** Opening Records for the task block **
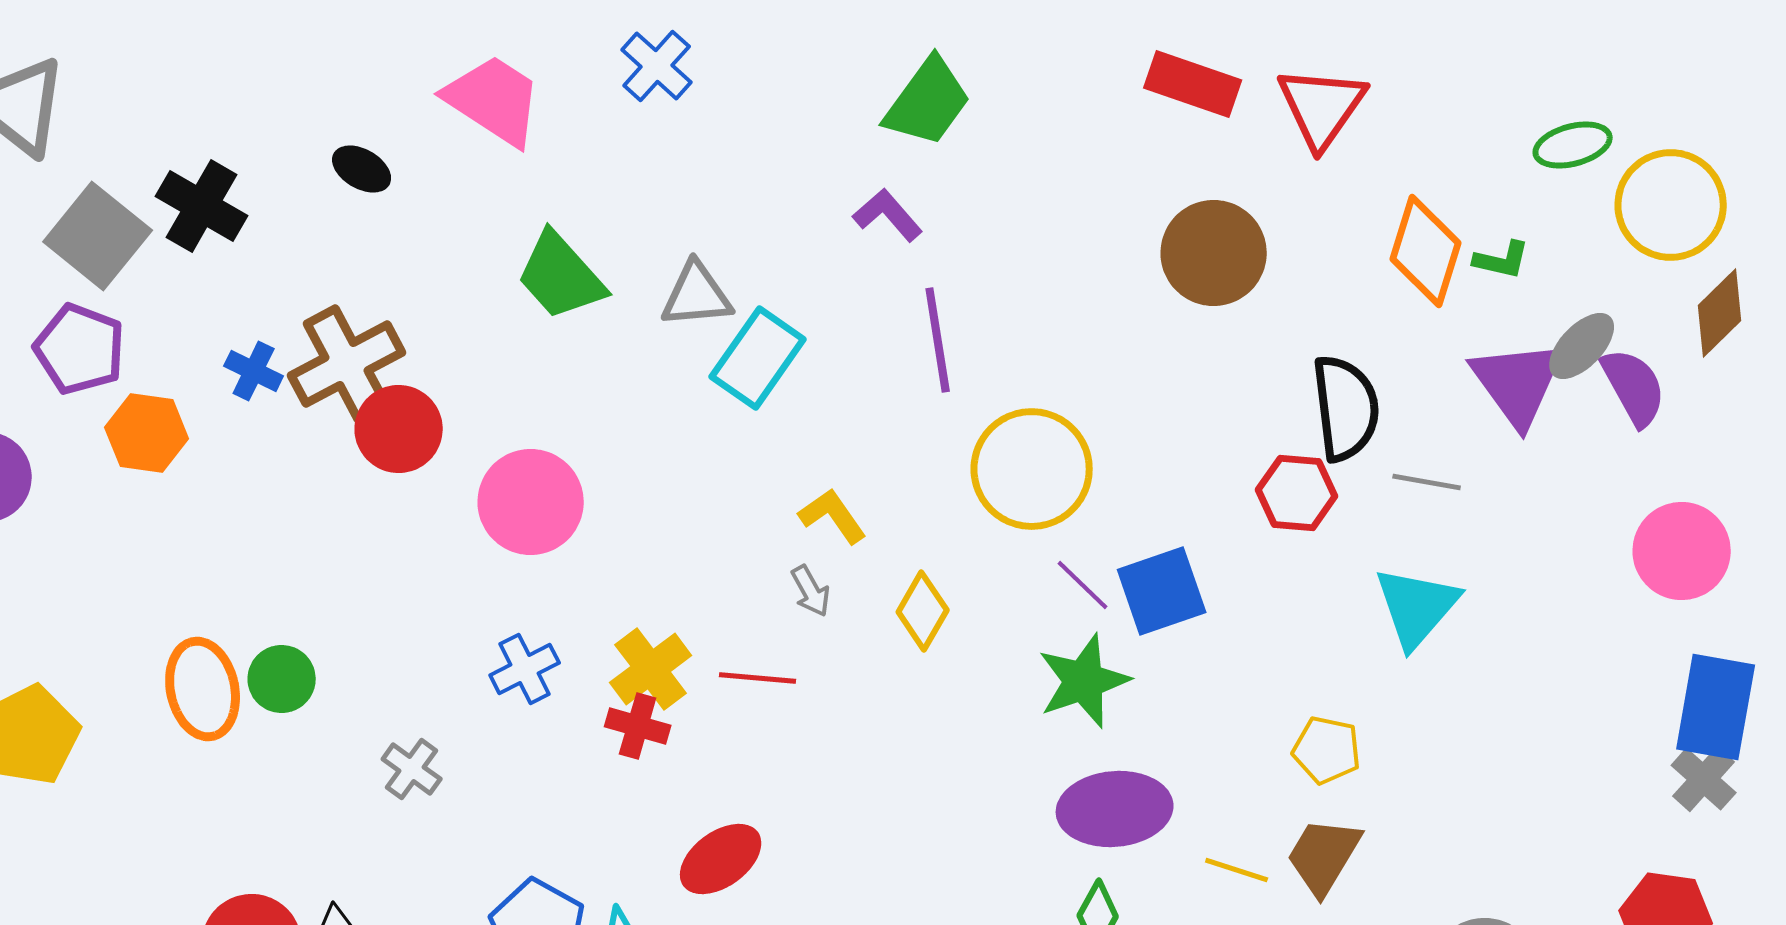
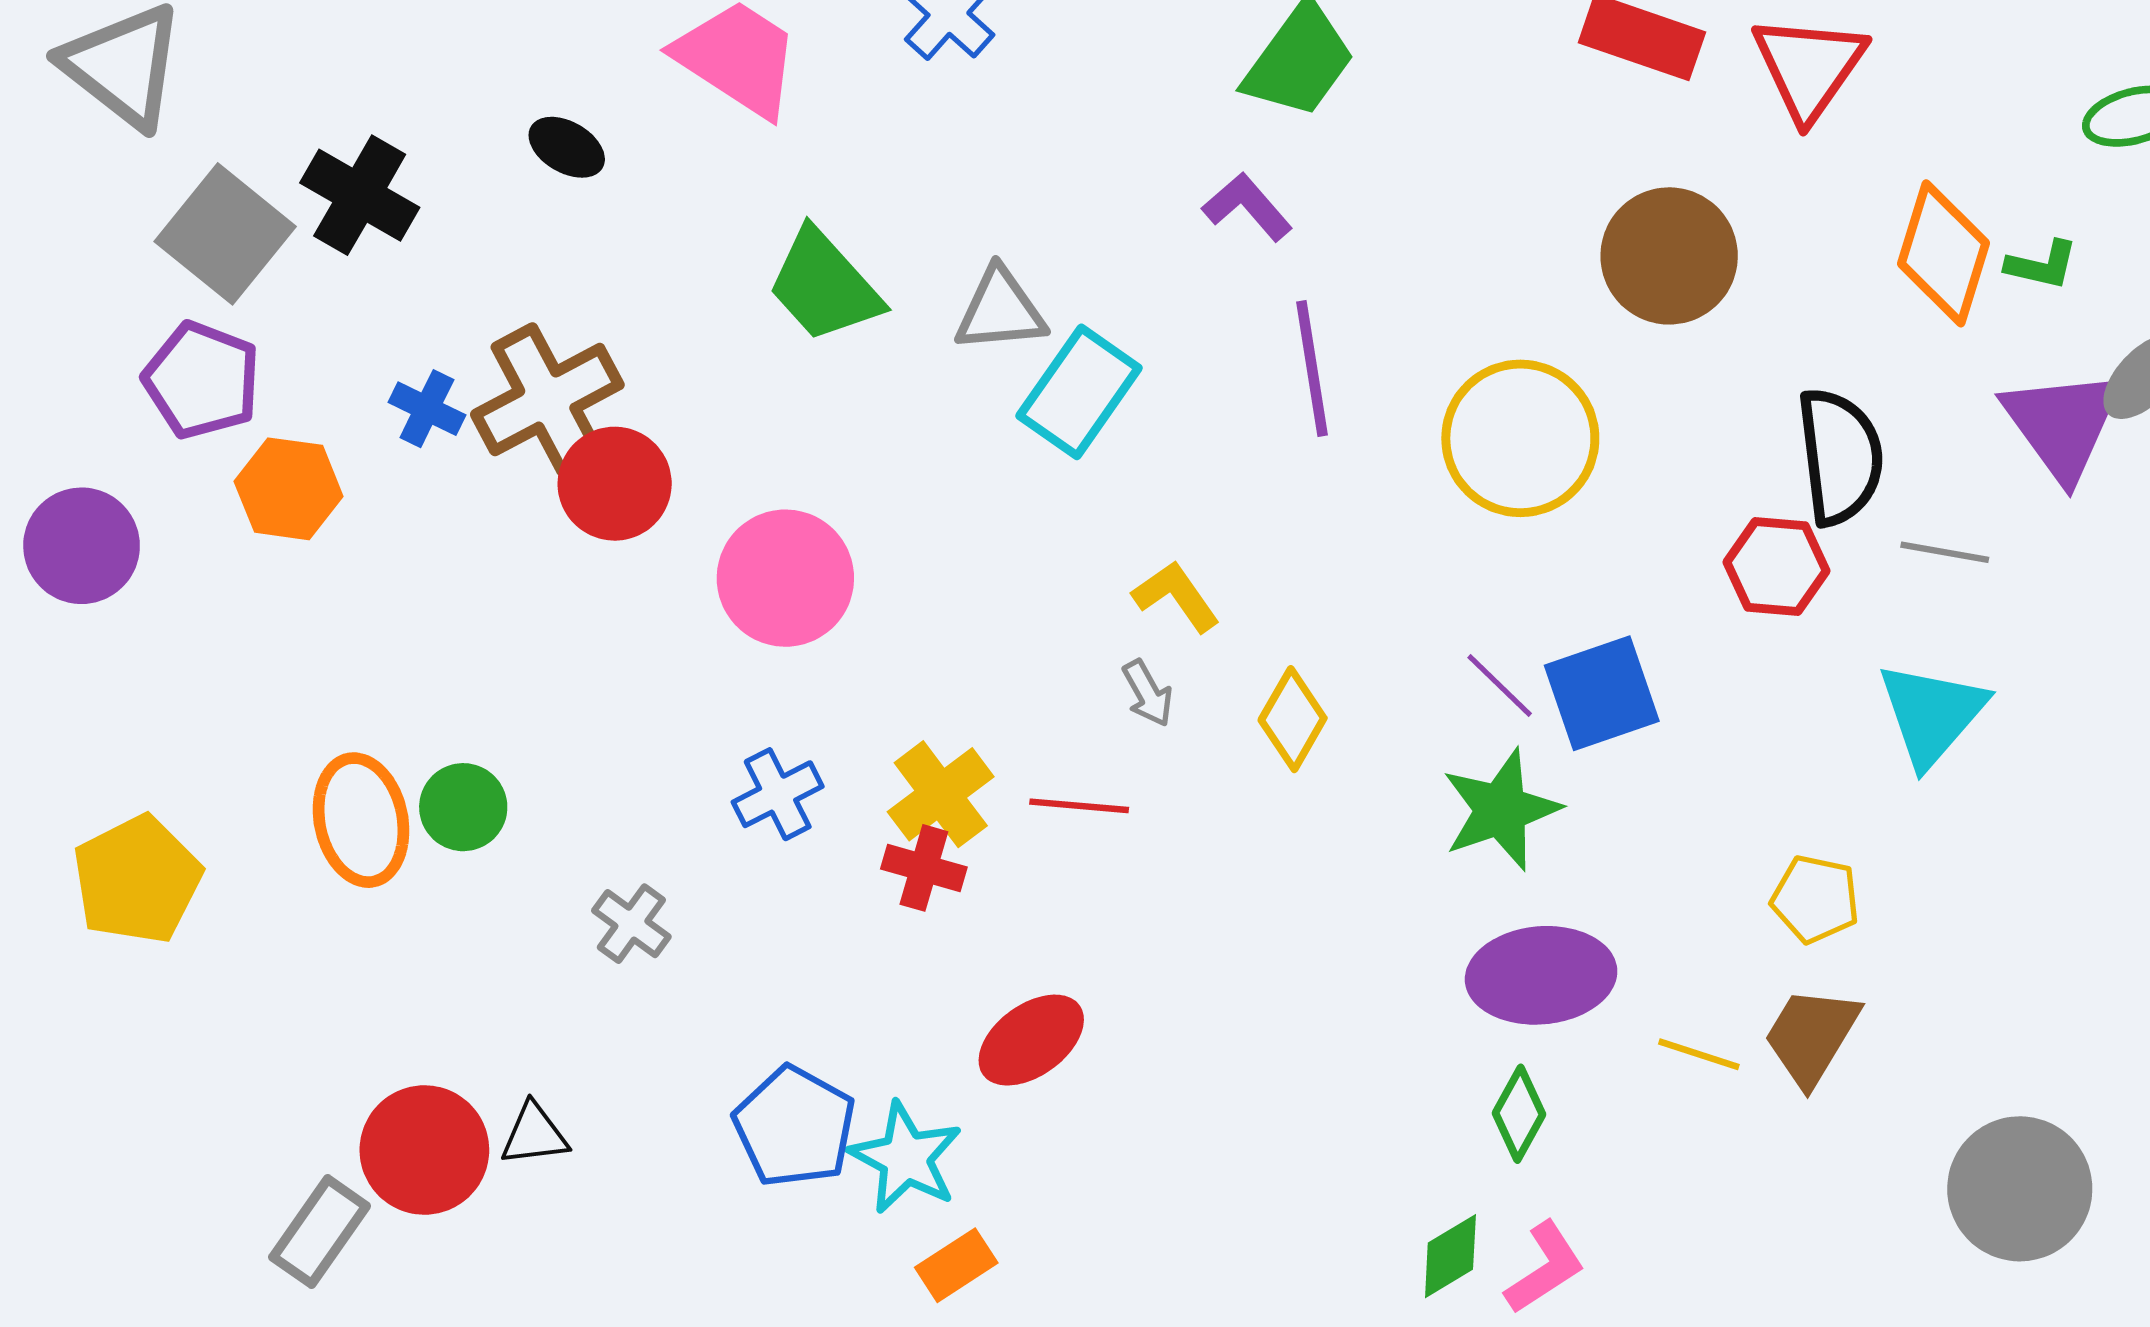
yellow circle: (1032, 469) -> (1520, 438), moved

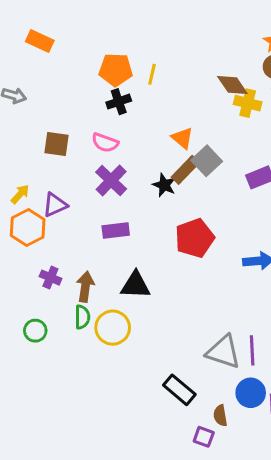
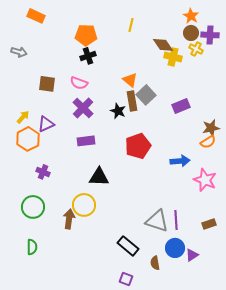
yellow line: (152, 74) -> (131, 25), moved
brown rectangle: (185, 170) -> (132, 101), turned -54
brown arrow: (85, 287) -> (69, 219), moved
green semicircle: (82, 317) -> (32, 247), moved
green circle: (35, 331) -> (33, 207), size x1.5
purple square: (204, 437) -> (126, 279), moved

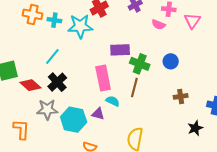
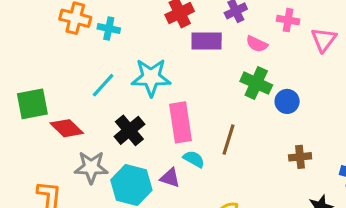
pink semicircle: (158, 24) -> (257, 44), moved
cyan star: (80, 26) -> (151, 77), moved
purple rectangle: (120, 50) -> (207, 41), moved
green cross: (140, 64) -> (256, 83), moved
black cross: (57, 82) -> (129, 130), moved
** Closing Records for the task block **
**Task to carry out:**
From the line that holds "purple rectangle: (120, 50)" to the last line of the records above, print each line exactly. Add nothing else.

**Answer below:**
purple rectangle: (120, 50) -> (207, 41), moved
green cross: (140, 64) -> (256, 83), moved
black cross: (57, 82) -> (129, 130), moved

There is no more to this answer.